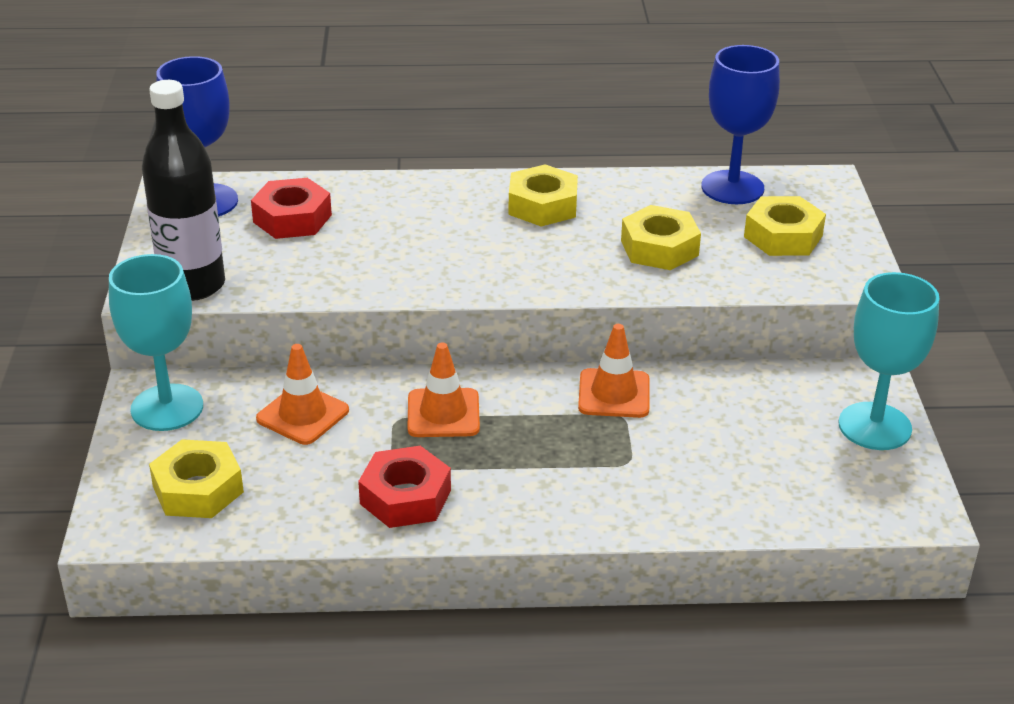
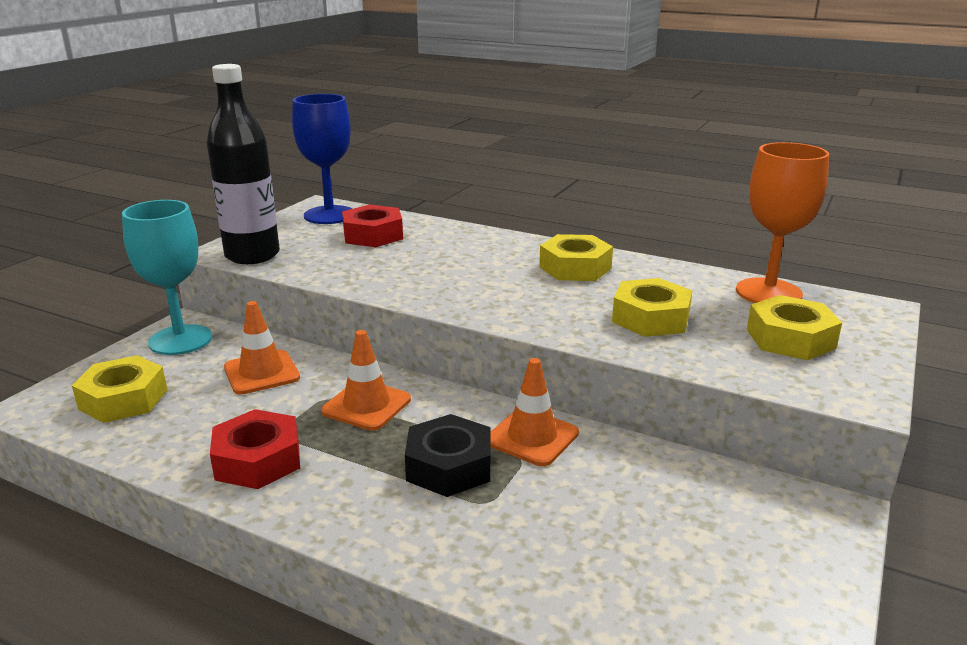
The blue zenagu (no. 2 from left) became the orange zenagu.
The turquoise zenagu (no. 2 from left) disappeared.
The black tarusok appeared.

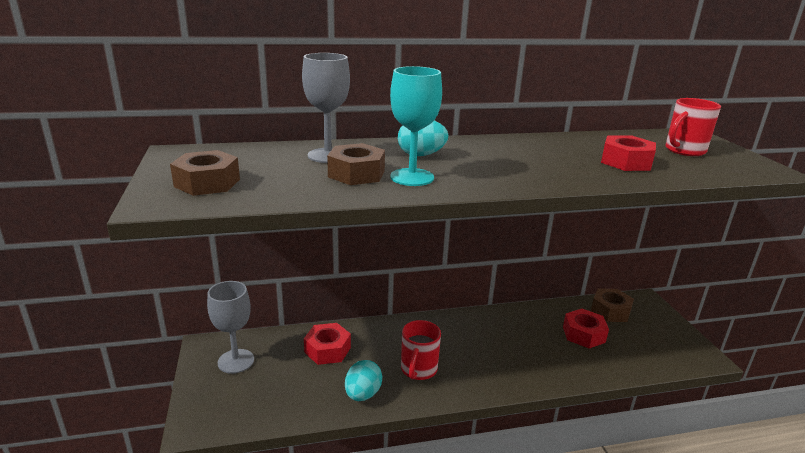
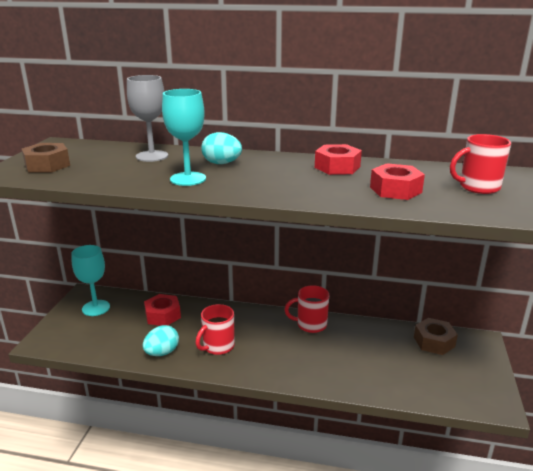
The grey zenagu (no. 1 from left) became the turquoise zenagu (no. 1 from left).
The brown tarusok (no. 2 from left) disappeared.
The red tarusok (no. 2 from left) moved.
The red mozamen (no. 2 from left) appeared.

What is expected >> Write out the whole listing above exactly, minus images.

Result of the exercise >>
The blue zenagu (no. 2 from left) became the orange zenagu.
The turquoise zenagu (no. 2 from left) disappeared.
The black tarusok appeared.

The grey zenagu (no. 1 from left) became the turquoise zenagu (no. 1 from left).
The brown tarusok (no. 2 from left) disappeared.
The red tarusok (no. 2 from left) moved.
The red mozamen (no. 2 from left) appeared.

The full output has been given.